-- Supplied data follows --
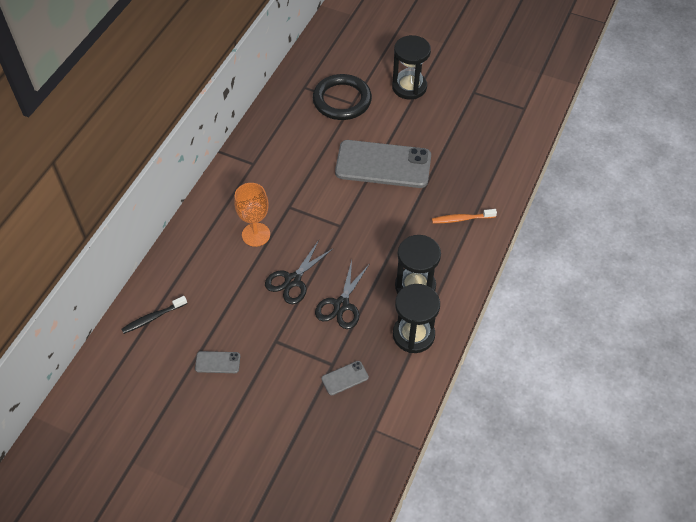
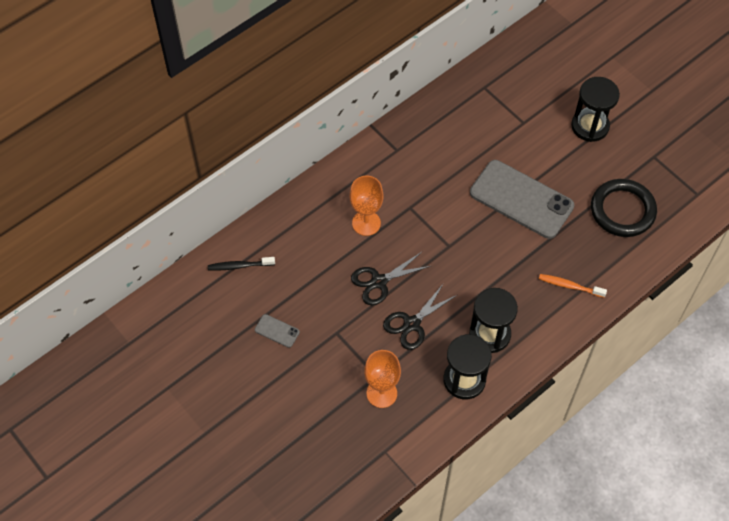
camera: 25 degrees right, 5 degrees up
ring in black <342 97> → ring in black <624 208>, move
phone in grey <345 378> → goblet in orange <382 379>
-- Supplied data concluded --
Assigned task: Set the material down exactly, images excluded.

Response to the exercise:
camera: 25 degrees right, 5 degrees up
ring in black <342 97> → ring in black <624 208>, move
phone in grey <345 378> → goblet in orange <382 379>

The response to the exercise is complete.